TASK ITEM:
What you return should be every line of the material, unchanged.

DATA EXTRACTS:
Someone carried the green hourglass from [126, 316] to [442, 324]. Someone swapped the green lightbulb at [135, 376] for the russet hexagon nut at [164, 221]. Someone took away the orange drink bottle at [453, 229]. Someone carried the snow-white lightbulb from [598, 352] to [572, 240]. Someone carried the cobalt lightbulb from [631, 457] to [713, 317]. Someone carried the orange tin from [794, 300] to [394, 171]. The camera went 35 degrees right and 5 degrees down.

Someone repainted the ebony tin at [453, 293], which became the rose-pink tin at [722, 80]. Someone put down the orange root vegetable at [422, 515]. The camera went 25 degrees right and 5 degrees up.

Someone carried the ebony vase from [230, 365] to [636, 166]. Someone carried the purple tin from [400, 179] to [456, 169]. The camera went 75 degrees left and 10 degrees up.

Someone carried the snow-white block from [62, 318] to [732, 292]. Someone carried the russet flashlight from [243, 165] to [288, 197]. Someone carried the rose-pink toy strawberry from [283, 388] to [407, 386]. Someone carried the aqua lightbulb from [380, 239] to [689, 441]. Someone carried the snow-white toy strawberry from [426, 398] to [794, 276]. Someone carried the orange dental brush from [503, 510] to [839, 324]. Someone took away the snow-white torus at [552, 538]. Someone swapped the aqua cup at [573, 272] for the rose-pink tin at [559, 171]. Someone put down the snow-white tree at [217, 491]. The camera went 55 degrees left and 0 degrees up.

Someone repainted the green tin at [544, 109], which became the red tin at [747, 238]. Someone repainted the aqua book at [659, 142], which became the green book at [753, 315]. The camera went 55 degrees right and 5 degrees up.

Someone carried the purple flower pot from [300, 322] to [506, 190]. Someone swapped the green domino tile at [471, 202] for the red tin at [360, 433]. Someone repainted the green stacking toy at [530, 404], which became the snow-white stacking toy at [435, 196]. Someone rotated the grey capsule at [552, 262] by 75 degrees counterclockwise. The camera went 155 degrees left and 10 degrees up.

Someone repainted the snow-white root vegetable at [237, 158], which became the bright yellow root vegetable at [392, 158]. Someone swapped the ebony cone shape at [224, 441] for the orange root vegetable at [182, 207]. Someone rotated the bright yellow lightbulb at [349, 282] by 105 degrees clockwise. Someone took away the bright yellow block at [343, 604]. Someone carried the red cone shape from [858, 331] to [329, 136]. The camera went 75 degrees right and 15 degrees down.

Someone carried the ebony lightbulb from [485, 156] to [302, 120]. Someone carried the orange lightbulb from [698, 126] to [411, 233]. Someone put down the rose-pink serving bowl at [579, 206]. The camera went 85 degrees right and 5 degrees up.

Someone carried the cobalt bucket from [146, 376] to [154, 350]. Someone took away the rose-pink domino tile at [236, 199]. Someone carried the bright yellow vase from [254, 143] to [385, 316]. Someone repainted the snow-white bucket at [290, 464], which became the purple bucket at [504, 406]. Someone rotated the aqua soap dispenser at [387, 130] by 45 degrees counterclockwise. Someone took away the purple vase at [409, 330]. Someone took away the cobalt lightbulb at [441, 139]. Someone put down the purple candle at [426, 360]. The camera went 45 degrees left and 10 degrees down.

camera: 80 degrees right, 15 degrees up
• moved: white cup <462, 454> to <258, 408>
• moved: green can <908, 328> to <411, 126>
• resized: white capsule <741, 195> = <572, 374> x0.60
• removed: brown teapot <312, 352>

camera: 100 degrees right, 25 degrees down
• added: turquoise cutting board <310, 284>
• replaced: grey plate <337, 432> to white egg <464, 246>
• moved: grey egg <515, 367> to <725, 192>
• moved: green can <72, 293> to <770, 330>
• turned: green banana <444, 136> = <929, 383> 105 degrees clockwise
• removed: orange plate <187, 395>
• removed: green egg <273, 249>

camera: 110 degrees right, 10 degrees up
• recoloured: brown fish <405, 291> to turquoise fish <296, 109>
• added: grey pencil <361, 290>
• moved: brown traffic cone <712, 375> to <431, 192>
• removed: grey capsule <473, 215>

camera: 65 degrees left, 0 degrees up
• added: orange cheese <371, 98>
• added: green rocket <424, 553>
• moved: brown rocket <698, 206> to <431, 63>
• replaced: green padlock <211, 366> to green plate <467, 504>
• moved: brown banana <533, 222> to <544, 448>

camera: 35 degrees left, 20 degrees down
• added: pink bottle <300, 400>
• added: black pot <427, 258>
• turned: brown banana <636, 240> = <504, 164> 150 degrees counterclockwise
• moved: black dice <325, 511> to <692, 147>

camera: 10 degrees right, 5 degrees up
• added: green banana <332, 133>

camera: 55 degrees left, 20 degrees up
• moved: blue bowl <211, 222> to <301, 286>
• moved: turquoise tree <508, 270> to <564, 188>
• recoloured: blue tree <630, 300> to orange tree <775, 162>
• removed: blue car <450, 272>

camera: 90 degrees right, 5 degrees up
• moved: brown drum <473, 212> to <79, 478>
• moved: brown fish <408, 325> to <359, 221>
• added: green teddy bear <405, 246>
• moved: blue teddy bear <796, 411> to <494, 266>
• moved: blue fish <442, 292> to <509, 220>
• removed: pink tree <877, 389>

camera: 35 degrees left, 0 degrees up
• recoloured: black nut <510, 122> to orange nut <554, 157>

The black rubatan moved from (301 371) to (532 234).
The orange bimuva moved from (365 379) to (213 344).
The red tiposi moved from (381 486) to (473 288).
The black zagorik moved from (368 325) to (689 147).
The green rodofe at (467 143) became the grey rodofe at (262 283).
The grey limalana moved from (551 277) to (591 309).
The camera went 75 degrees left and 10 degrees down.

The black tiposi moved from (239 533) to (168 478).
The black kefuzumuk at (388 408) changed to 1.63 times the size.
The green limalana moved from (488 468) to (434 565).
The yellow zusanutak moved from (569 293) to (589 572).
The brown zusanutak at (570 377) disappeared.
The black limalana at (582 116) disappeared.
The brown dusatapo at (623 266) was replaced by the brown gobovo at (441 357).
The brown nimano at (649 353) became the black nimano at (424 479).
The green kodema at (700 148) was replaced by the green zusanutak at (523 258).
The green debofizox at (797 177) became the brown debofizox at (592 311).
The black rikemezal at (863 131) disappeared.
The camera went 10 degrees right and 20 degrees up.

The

TASK RESULT:
Someone carried the green hourglass from [126, 316] to [442, 324]. Someone swapped the green lightbulb at [135, 376] for the russet hexagon nut at [164, 221]. Someone took away the orange drink bottle at [453, 229]. Someone carried the snow-white lightbulb from [598, 352] to [572, 240]. Someone carried the cobalt lightbulb from [631, 457] to [713, 317]. Someone carried the orange tin from [794, 300] to [394, 171]. The camera went 35 degrees right and 5 degrees down.

Someone repainted the ebony tin at [453, 293], which became the rose-pink tin at [722, 80]. Someone put down the orange root vegetable at [422, 515]. The camera went 25 degrees right and 5 degrees up.

Someone carried the ebony vase from [230, 365] to [636, 166]. Someone carried the purple tin from [400, 179] to [456, 169]. The camera went 75 degrees left and 10 degrees up.

Someone carried the snow-white block from [62, 318] to [732, 292]. Someone carried the russet flashlight from [243, 165] to [288, 197]. Someone carried the rose-pink toy strawberry from [283, 388] to [407, 386]. Someone carried the aqua lightbulb from [380, 239] to [689, 441]. Someone carried the snow-white toy strawberry from [426, 398] to [794, 276]. Someone carried the orange dental brush from [503, 510] to [839, 324]. Someone took away the snow-white torus at [552, 538]. Someone swapped the aqua cup at [573, 272] for the rose-pink tin at [559, 171]. Someone put down the snow-white tree at [217, 491]. The camera went 55 degrees left and 0 degrees up.

Someone repainted the green tin at [544, 109], which became the red tin at [747, 238]. Someone repainted the aqua book at [659, 142], which became the green book at [753, 315]. The camera went 55 degrees right and 5 degrees up.

Someone carried the purple flower pot from [300, 322] to [506, 190]. Someone swapped the green domino tile at [471, 202] for the red tin at [360, 433]. Someone repainted the green stacking toy at [530, 404], which became the snow-white stacking toy at [435, 196]. Someone rotated the grey capsule at [552, 262] by 75 degrees counterclockwise. The camera went 155 degrees left and 10 degrees up.

Someone repainted the snow-white root vegetable at [237, 158], which became the bright yellow root vegetable at [392, 158]. Someone swapped the ebony cone shape at [224, 441] for the orange root vegetable at [182, 207]. Someone rotated the bright yellow lightbulb at [349, 282] by 105 degrees clockwise. Someone took away the bright yellow block at [343, 604]. Someone carried the red cone shape from [858, 331] to [329, 136]. The camera went 75 degrees right and 15 degrees down.

Someone carried the ebony lightbulb from [485, 156] to [302, 120]. Someone carried the orange lightbulb from [698, 126] to [411, 233]. Someone put down the rose-pink serving bowl at [579, 206]. The camera went 85 degrees right and 5 degrees up.

Someone carried the cobalt bucket from [146, 376] to [154, 350]. Someone took away the rose-pink domino tile at [236, 199]. Someone carried the bright yellow vase from [254, 143] to [385, 316]. Someone repainted the snow-white bucket at [290, 464], which became the purple bucket at [504, 406]. Someone rotated the aqua soap dispenser at [387, 130] by 45 degrees counterclockwise. Someone took away the purple vase at [409, 330]. Someone took away the cobalt lightbulb at [441, 139]. Someone put down the purple candle at [426, 360]. The camera went 45 degrees left and 10 degrees down.

camera: 80 degrees right, 15 degrees up
• moved: white cup <462, 454> to <258, 408>
• moved: green can <908, 328> to <411, 126>
• resized: white capsule <741, 195> = <572, 374> x0.60
• removed: brown teapot <312, 352>

camera: 100 degrees right, 25 degrees down
• added: turquoise cutting board <310, 284>
• replaced: grey plate <337, 432> to white egg <464, 246>
• moved: grey egg <515, 367> to <725, 192>
• moved: green can <72, 293> to <770, 330>
• turned: green banana <444, 136> = <929, 383> 105 degrees clockwise
• removed: orange plate <187, 395>
• removed: green egg <273, 249>

camera: 110 degrees right, 10 degrees up
• recoloured: brown fish <405, 291> to turquoise fish <296, 109>
• added: grey pencil <361, 290>
• moved: brown traffic cone <712, 375> to <431, 192>
• removed: grey capsule <473, 215>

camera: 65 degrees left, 0 degrees up
• added: orange cheese <371, 98>
• added: green rocket <424, 553>
• moved: brown rocket <698, 206> to <431, 63>
• replaced: green padlock <211, 366> to green plate <467, 504>
• moved: brown banana <533, 222> to <544, 448>

camera: 35 degrees left, 20 degrees down
• added: pink bottle <300, 400>
• added: black pot <427, 258>
• turned: brown banana <636, 240> = <504, 164> 150 degrees counterclockwise
• moved: black dice <325, 511> to <692, 147>

camera: 10 degrees right, 5 degrees up
• added: green banana <332, 133>

camera: 55 degrees left, 20 degrees up
• moved: blue bowl <211, 222> to <301, 286>
• moved: turquoise tree <508, 270> to <564, 188>
• recoloured: blue tree <630, 300> to orange tree <775, 162>
• removed: blue car <450, 272>

camera: 90 degrees right, 5 degrees up
• moved: brown drum <473, 212> to <79, 478>
• moved: brown fish <408, 325> to <359, 221>
• added: green teddy bear <405, 246>
• moved: blue teddy bear <796, 411> to <494, 266>
• moved: blue fish <442, 292> to <509, 220>
• removed: pink tree <877, 389>

camera: 35 degrees left, 0 degrees up
• recoloured: black nut <510, 122> to orange nut <554, 157>

The black rubatan moved from (301 371) to (532 234).
The orange bimuva moved from (365 379) to (213 344).
The red tiposi moved from (381 486) to (473 288).
The black zagorik moved from (368 325) to (689 147).
The green rodofe at (467 143) became the grey rodofe at (262 283).
The grey limalana moved from (551 277) to (591 309).
The camera went 75 degrees left and 10 degrees down.

The black tiposi moved from (239 533) to (168 478).
The black kefuzumuk at (388 408) changed to 1.63 times the size.
The green limalana moved from (488 468) to (434 565).
The yellow zusanutak moved from (569 293) to (589 572).
The brown zusanutak at (570 377) disappeared.
The black limalana at (582 116) disappeared.
The brown dusatapo at (623 266) was replaced by the brown gobovo at (441 357).
The brown nimano at (649 353) became the black nimano at (424 479).
The green kodema at (700 148) was replaced by the green zusanutak at (523 258).
The green debofizox at (797 177) became the brown debofizox at (592 311).
The black rikemezal at (863 131) disappeared.
The camera went 10 degrees right and 20 degrees up.

The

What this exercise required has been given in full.